**** WORKING DATA

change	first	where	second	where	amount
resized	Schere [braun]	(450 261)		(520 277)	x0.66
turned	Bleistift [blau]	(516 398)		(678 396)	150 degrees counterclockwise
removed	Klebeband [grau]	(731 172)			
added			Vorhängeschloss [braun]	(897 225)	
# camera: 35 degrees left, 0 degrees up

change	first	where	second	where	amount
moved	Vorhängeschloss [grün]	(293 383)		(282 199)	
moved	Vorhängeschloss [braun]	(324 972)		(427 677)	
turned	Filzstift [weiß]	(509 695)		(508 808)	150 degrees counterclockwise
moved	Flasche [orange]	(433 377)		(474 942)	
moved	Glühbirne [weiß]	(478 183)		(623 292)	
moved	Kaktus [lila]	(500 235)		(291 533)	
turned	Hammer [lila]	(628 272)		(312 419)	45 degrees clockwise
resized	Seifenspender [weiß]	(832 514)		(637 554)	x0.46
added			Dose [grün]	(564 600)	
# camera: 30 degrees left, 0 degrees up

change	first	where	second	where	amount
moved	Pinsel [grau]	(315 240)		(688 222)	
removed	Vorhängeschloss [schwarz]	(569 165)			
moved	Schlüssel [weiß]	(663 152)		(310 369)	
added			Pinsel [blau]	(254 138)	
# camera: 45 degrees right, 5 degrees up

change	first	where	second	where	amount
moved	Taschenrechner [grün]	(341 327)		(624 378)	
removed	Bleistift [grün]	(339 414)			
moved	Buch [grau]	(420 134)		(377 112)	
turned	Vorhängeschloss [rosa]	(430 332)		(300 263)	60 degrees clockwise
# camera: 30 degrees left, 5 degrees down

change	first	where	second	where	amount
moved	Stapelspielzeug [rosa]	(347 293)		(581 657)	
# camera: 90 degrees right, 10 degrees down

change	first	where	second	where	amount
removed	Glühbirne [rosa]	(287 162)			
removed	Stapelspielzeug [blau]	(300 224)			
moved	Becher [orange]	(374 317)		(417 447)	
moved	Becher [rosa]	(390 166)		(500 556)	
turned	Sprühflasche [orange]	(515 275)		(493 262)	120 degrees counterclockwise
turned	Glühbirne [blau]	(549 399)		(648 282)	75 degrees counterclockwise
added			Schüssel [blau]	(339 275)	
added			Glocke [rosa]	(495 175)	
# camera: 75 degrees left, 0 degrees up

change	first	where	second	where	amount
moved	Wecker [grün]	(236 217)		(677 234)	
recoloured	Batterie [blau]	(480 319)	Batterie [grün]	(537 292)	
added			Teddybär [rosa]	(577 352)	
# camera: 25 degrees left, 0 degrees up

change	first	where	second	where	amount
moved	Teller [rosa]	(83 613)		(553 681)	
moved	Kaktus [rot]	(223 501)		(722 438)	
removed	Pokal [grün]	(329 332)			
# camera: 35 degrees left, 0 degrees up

********

The full set of records must be output again exactly.

**RESULT:**
change	first	where	second	where	amount
resized	Schere [braun]	(450 261)		(520 277)	x0.66
turned	Bleistift [blau]	(516 398)		(678 396)	150 degrees counterclockwise
removed	Klebeband [grau]	(731 172)			
added			Vorhängeschloss [braun]	(897 225)	
# camera: 35 degrees left, 0 degrees up

change	first	where	second	where	amount
moved	Vorhängeschloss [grün]	(293 383)		(282 199)	
moved	Vorhängeschloss [braun]	(324 972)		(427 677)	
turned	Filzstift [weiß]	(509 695)		(508 808)	150 degrees counterclockwise
moved	Flasche [orange]	(433 377)		(474 942)	
moved	Glühbirne [weiß]	(478 183)		(623 292)	
moved	Kaktus [lila]	(500 235)		(291 533)	
turned	Hammer [lila]	(628 272)		(312 419)	45 degrees clockwise
resized	Seifenspender [weiß]	(832 514)		(637 554)	x0.46
added			Dose [grün]	(564 600)	
# camera: 30 degrees left, 0 degrees up

change	first	where	second	where	amount
moved	Pinsel [grau]	(315 240)		(688 222)	
removed	Vorhängeschloss [schwarz]	(569 165)			
moved	Schlüssel [weiß]	(663 152)		(310 369)	
added			Pinsel [blau]	(254 138)	
# camera: 45 degrees right, 5 degrees up

change	first	where	second	where	amount
moved	Taschenrechner [grün]	(341 327)		(624 378)	
removed	Bleistift [grün]	(339 414)			
moved	Buch [grau]	(420 134)		(377 112)	
turned	Vorhängeschloss [rosa]	(430 332)		(300 263)	60 degrees clockwise
# camera: 30 degrees left, 5 degrees down

change	first	where	second	where	amount
moved	Stapelspielzeug [rosa]	(347 293)		(581 657)	
# camera: 90 degrees right, 10 degrees down

change	first	where	second	where	amount
removed	Glühbirne [rosa]	(287 162)			
removed	Stapelspielzeug [blau]	(300 224)			
moved	Becher [orange]	(374 317)		(417 447)	
moved	Becher [rosa]	(390 166)		(500 556)	
turned	Sprühflasche [orange]	(515 275)		(493 262)	120 degrees counterclockwise
turned	Glühbirne [blau]	(549 399)		(648 282)	75 degrees counterclockwise
added			Schüssel [blau]	(339 275)	
added			Glocke [rosa]	(495 175)	
# camera: 75 degrees left, 0 degrees up

change	first	where	second	where	amount
moved	Wecker [grün]	(236 217)		(677 234)	
recoloured	Batterie [blau]	(480 319)	Batterie [grün]	(537 292)	
added			Teddybär [rosa]	(577 352)	
# camera: 25 degrees left, 0 degrees up

change	first	where	second	where	amount
moved	Teller [rosa]	(83 613)		(553 681)	
moved	Kaktus [rot]	(223 501)		(722 438)	
removed	Pokal [grün]	(329 332)			
# camera: 35 degrees left, 0 degrees up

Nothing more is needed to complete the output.